Requirement: Retype, word for word, the line holding "IMU1 pin GND: 5V -> GND" and each line after it down to the end of the data; pictures are not copied.

----- Exercise materials

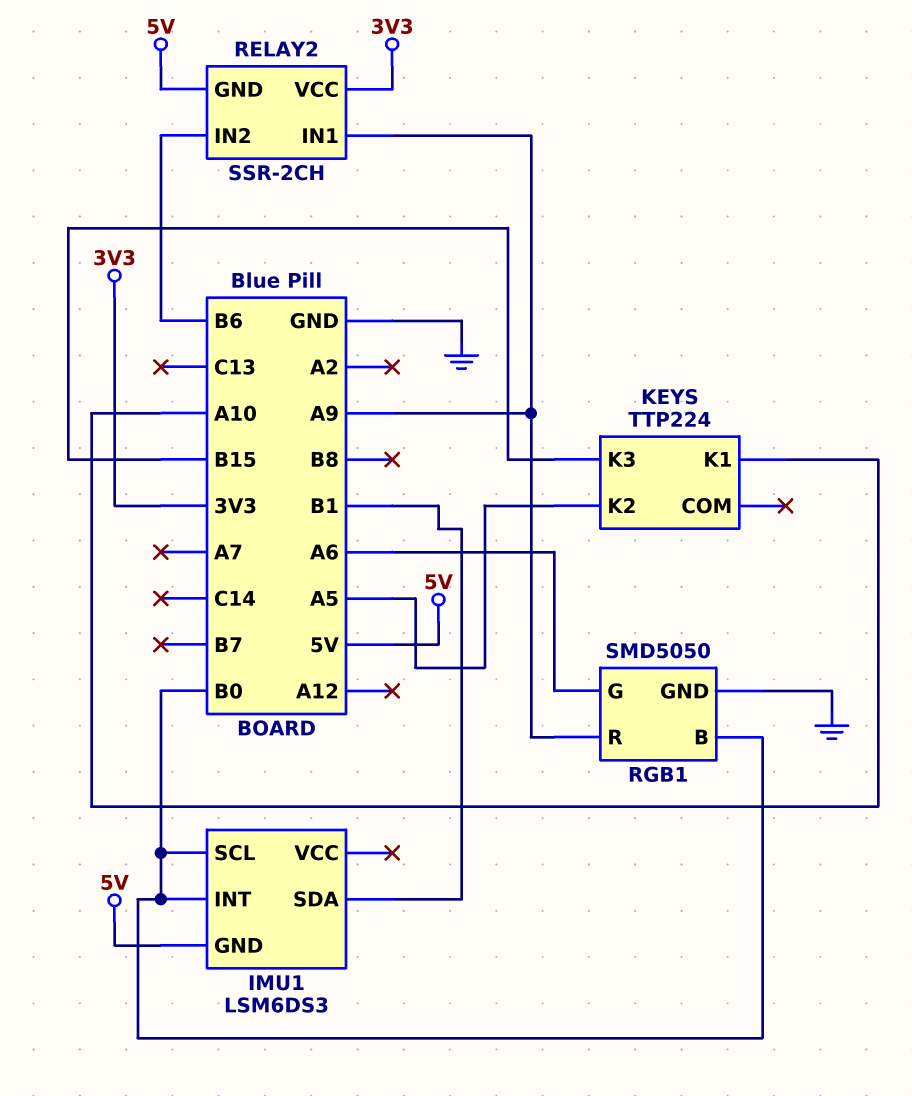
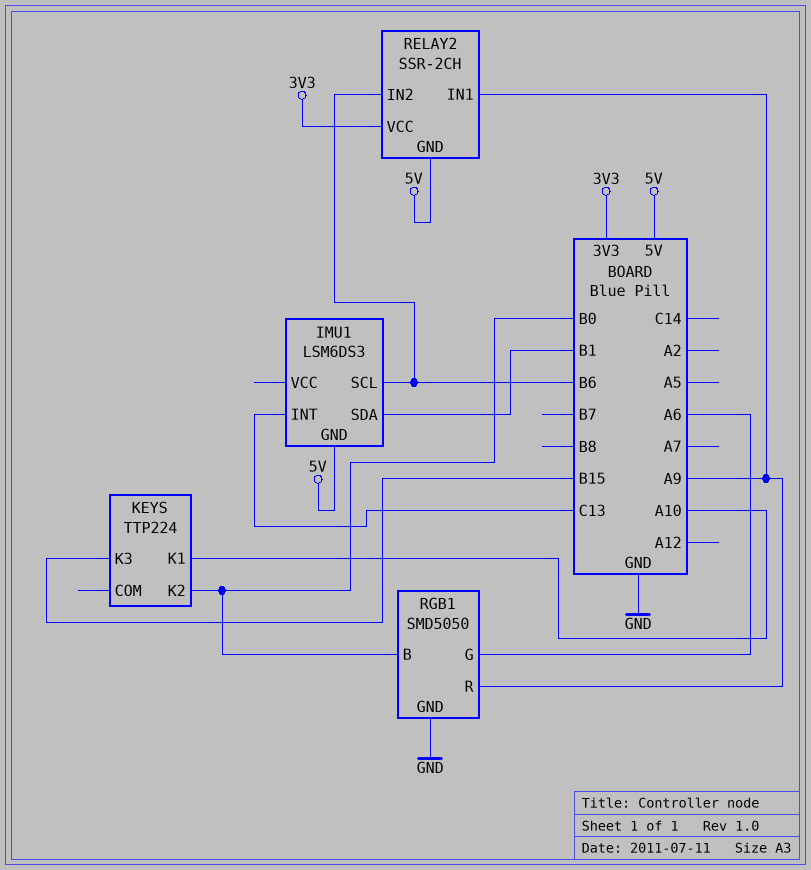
IMU1 pin INT: B0 -> C13
IMU1 pin SCL: B0 -> B6
KEYS pin K2: A5 -> B0

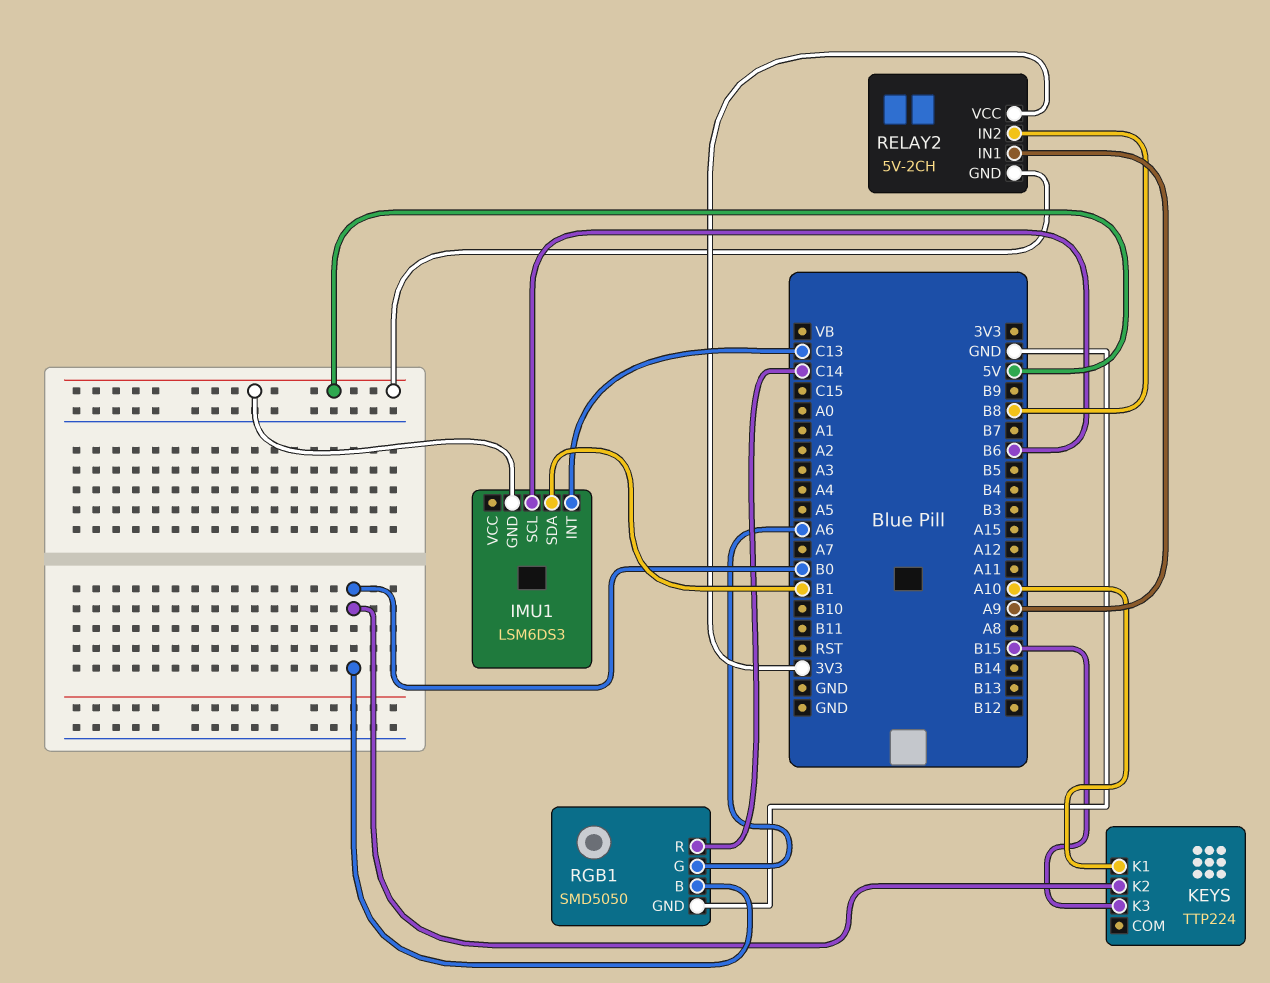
RELAY2: SSR-2CH -> 5V-2CH
RELAY2 pin IN2: B6 -> B8
RGB1 pin R: A9 -> C14

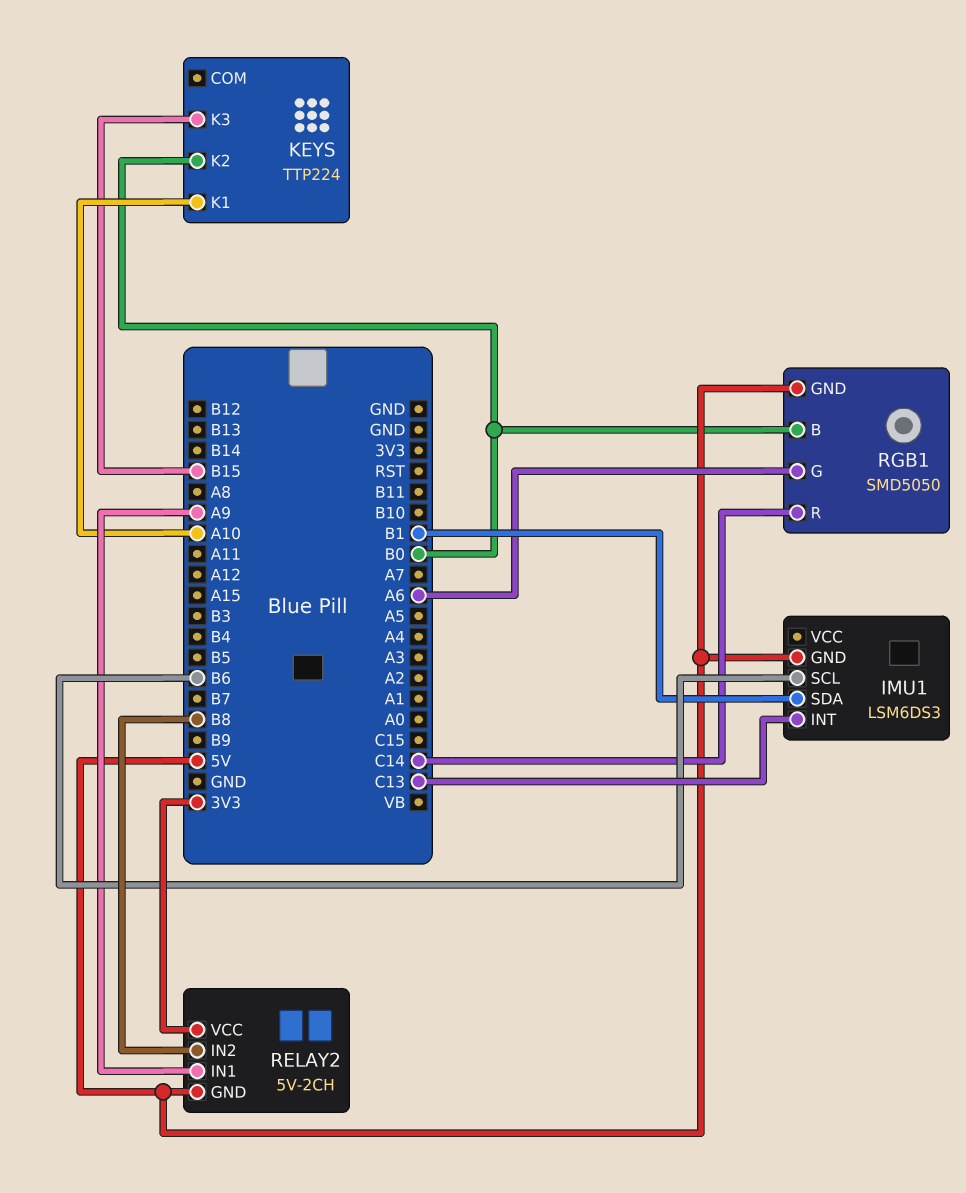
RGB1 pin GND: GND -> 5V

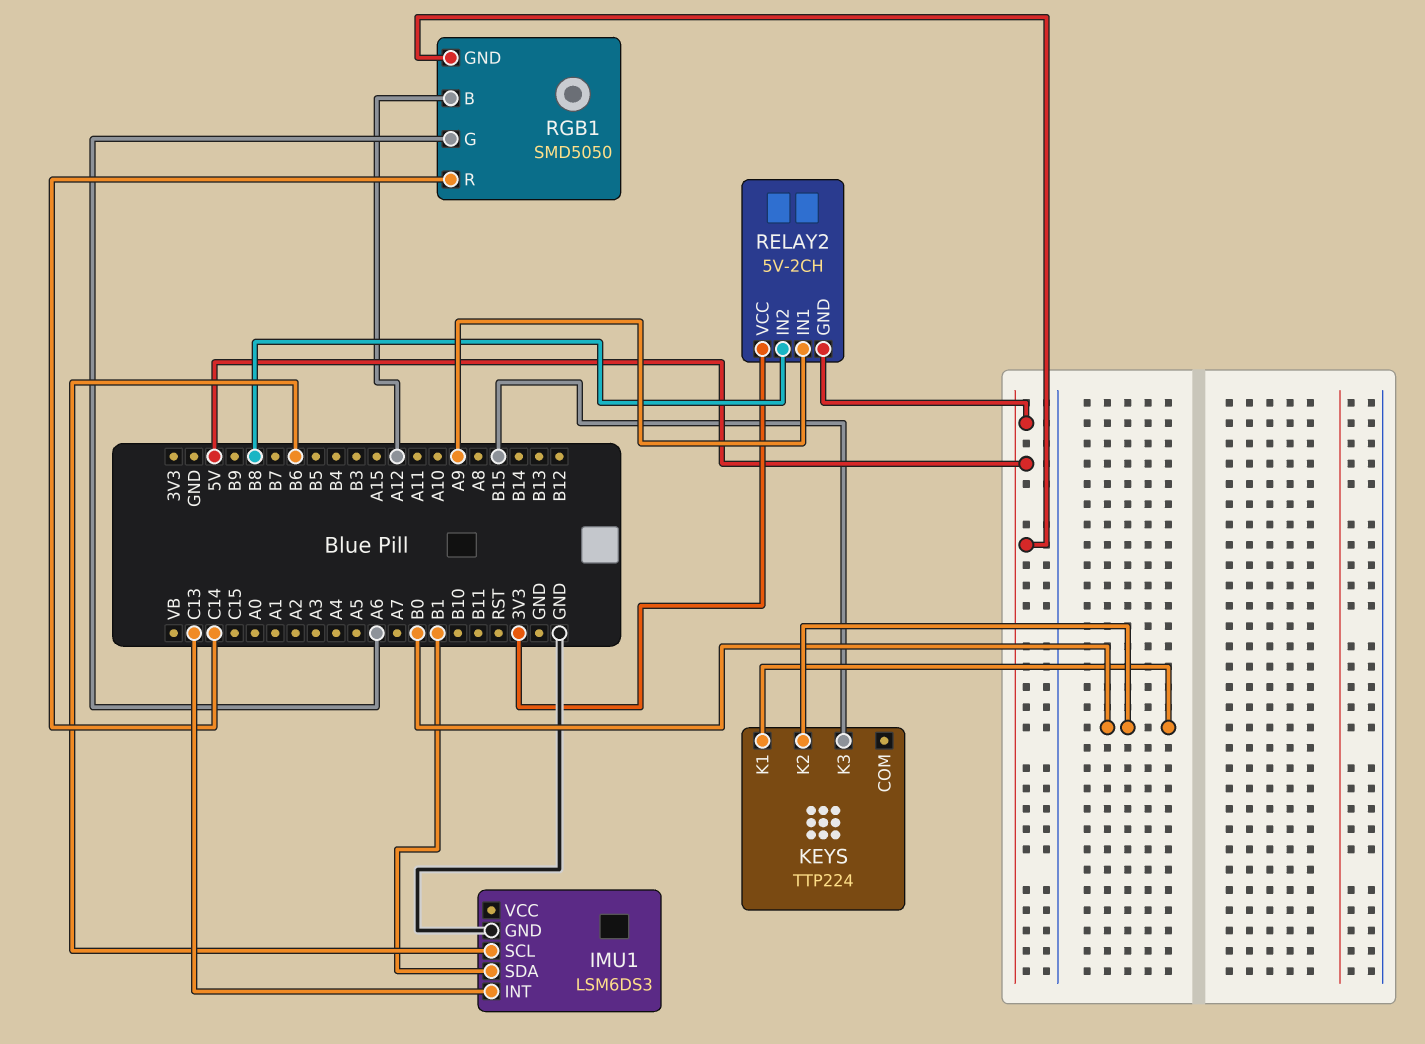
IMU1 pin GND: 5V -> GND
KEYS pin K1: A10 -> B0
RGB1 pin B: B0 -> A12

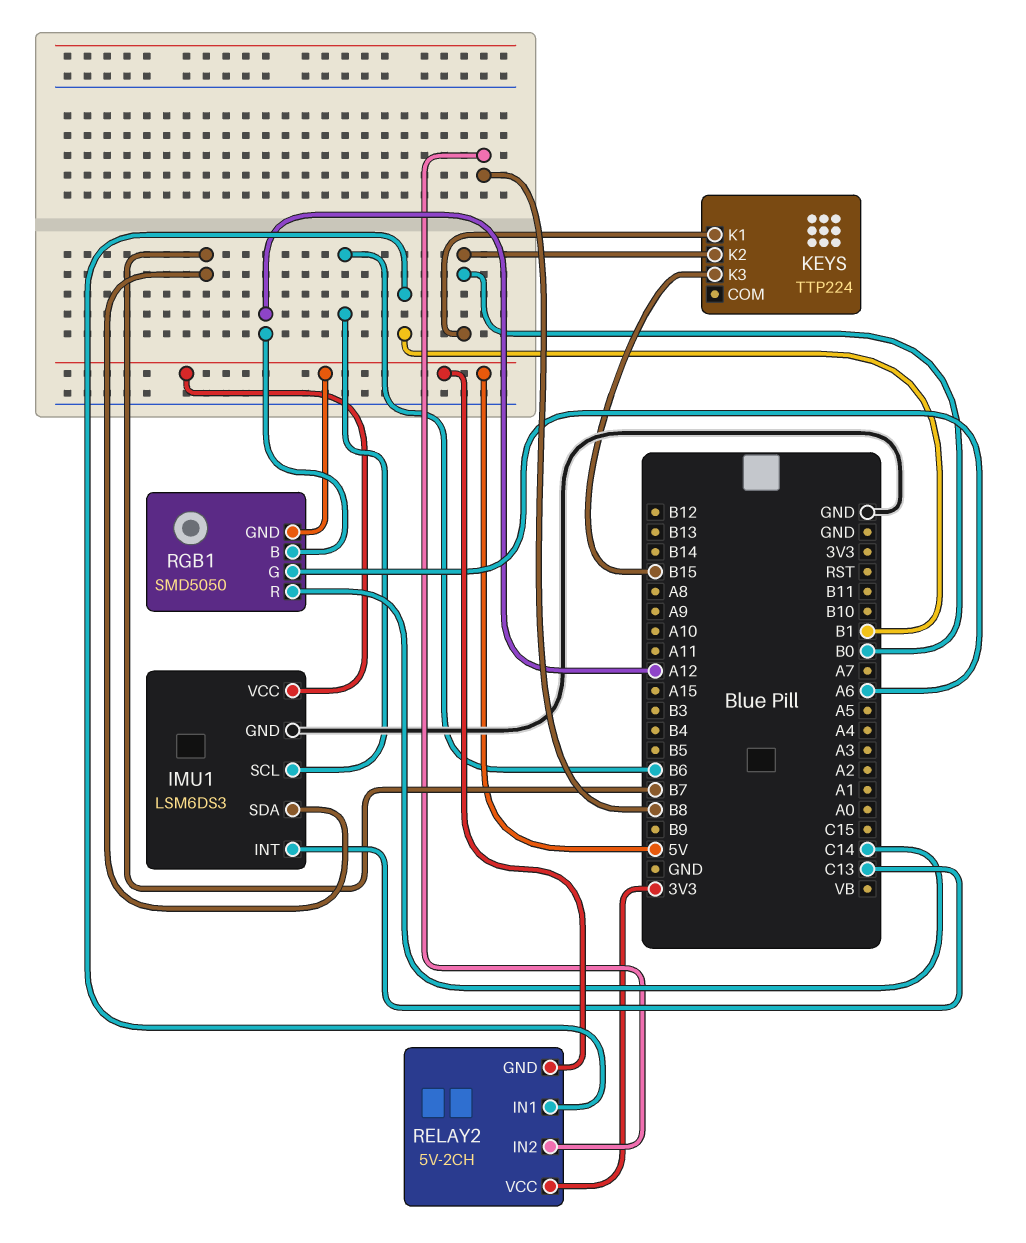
IMU1 pin SDA: B1 -> B7
IMU1 pin VCC: none -> 5V
RELAY2 pin IN1: A9 -> B1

----------

Solution:
IMU1 pin GND: 5V -> GND
KEYS pin K1: A10 -> B0
RGB1 pin B: B0 -> A12

IMU1 pin SDA: B1 -> B7
IMU1 pin VCC: none -> 5V
RELAY2 pin IN1: A9 -> B1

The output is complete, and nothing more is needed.